RECORDS PROVIDED below:

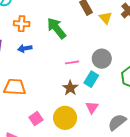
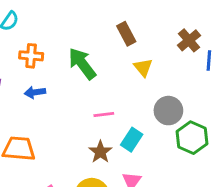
yellow triangle: (106, 18) -> (143, 67), moved
gray circle: (102, 59) -> (168, 111), moved

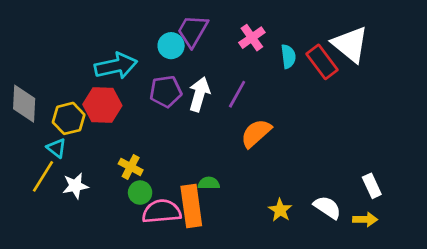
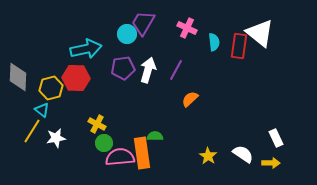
pink cross: (252, 38) -> (187, 28), turned -30
red rectangle: (322, 62) -> (239, 46), turned 45
orange semicircle: (256, 133) -> (190, 99), size x0.7

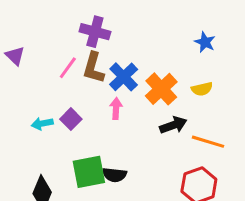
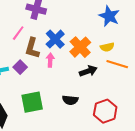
blue star: (205, 42) -> (109, 16), size x1.5
brown L-shape: (93, 68) -> (32, 48), moved
orange line: (208, 142) -> (117, 64), moved
black semicircle: (115, 175) -> (70, 100), moved

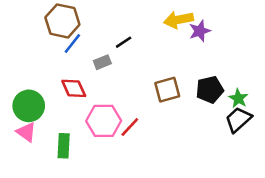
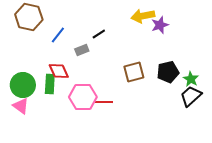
brown hexagon: (62, 21) -> (29, 17), moved
red line: (130, 127) -> (104, 102), turned 48
green rectangle: (64, 146) -> (50, 84), moved

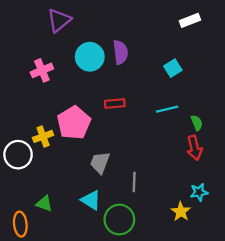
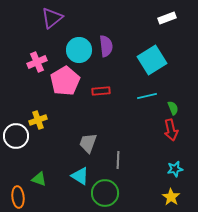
cyan square: (173, 68) -> (152, 60), size x1.8
pink pentagon: (74, 123) -> (65, 81), moved
yellow star: (181, 212) -> (171, 197), moved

End of RECORDS PROVIDED.

> **TASK DIRECTIONS**
Read through the listing and copy each line in which the word "semicircle" occurs.

> **THE COMPLETED TASK**
orange semicircle: (256, 133) -> (190, 99), size x0.7
black semicircle: (115, 175) -> (70, 100), moved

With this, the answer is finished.